WHAT IS BEING ASKED:
Each line from the one containing "purple key [322,176,362,217] -> none" through the end of the entries below should be transcribed exactly, and no other line.

═════ MATERIAL FOR THIS EXERCISE

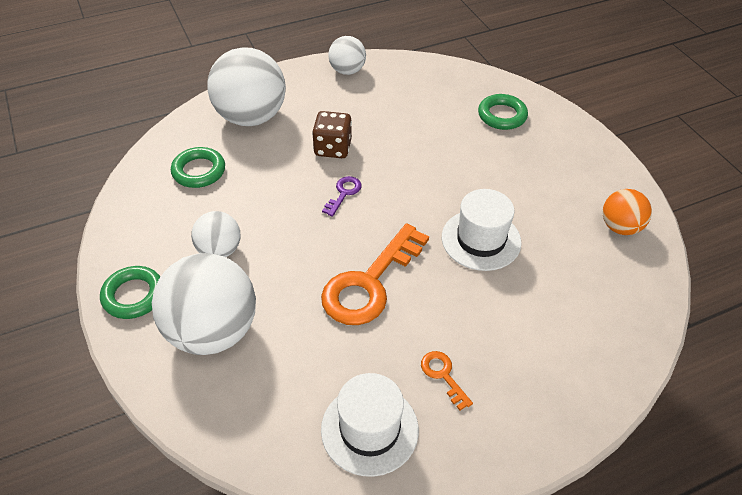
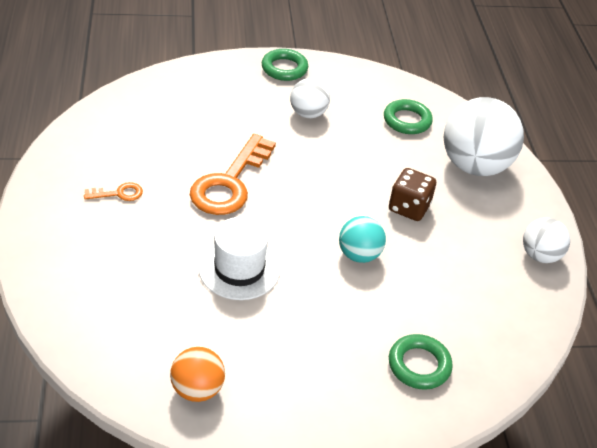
camera: 105 degrees right, 5 degrees down
white ball [152,253,256,355] -> none
orange key [321,223,429,325] -> orange key turned 120 degrees counterclockwise [190,134,276,215]
white hat [321,373,419,477] -> none
purple key [322,176,362,217] -> none
none -> turquoise ball [339,216,386,263]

══════════

SOLUTION:
purple key [322,176,362,217] -> none
none -> turquoise ball [339,216,386,263]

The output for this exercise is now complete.